[Raw data]:
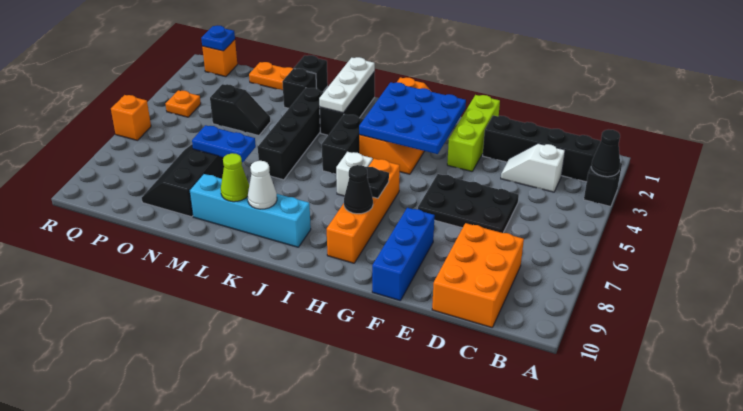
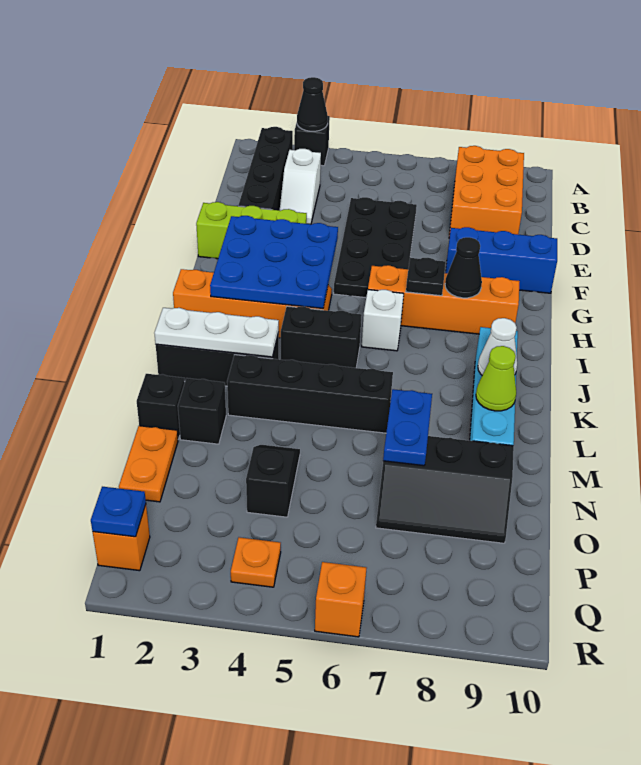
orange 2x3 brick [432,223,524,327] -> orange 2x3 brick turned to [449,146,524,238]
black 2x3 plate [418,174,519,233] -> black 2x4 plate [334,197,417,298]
--
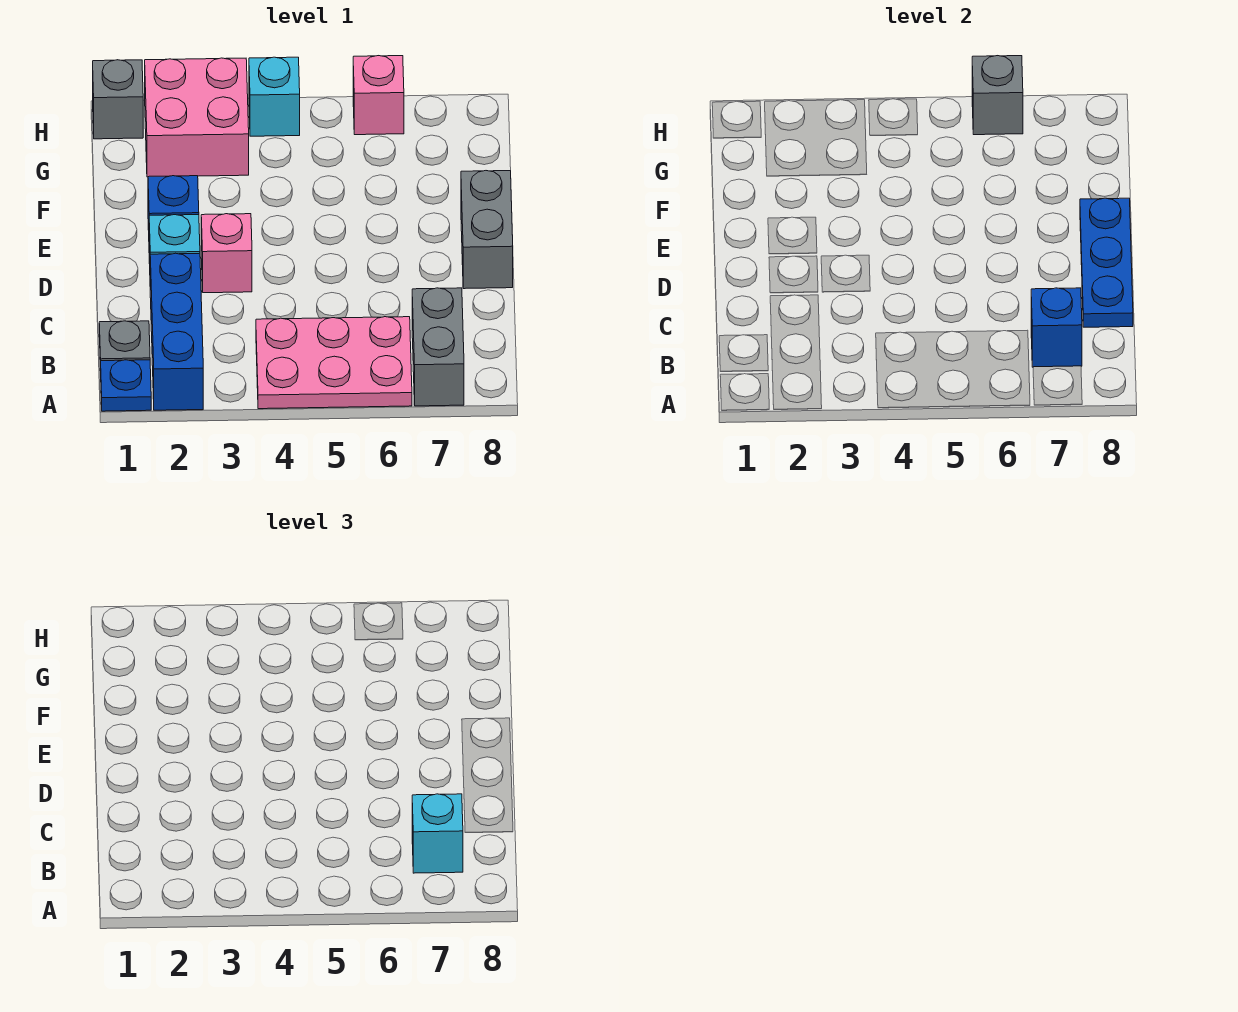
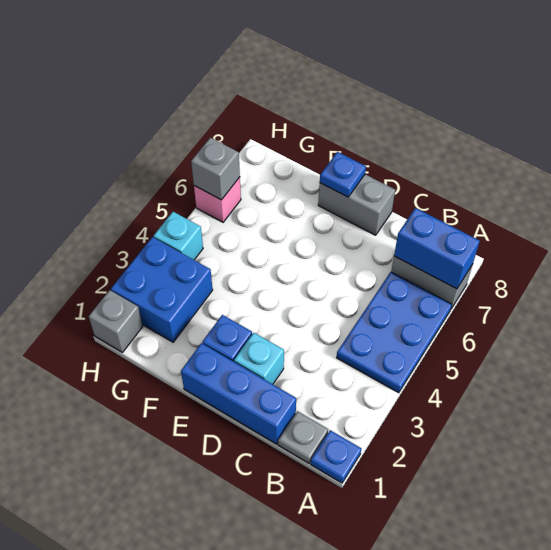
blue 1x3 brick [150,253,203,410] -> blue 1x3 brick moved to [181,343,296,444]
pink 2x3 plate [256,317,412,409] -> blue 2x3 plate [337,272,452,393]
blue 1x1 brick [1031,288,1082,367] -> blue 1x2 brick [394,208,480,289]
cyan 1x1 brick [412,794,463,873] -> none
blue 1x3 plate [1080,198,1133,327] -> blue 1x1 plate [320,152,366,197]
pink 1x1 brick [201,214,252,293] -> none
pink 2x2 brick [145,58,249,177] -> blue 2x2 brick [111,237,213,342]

[Task description]: The answer must be a single number: the count of lines above that contain the word "pink".

[Answer to the exercise]: 3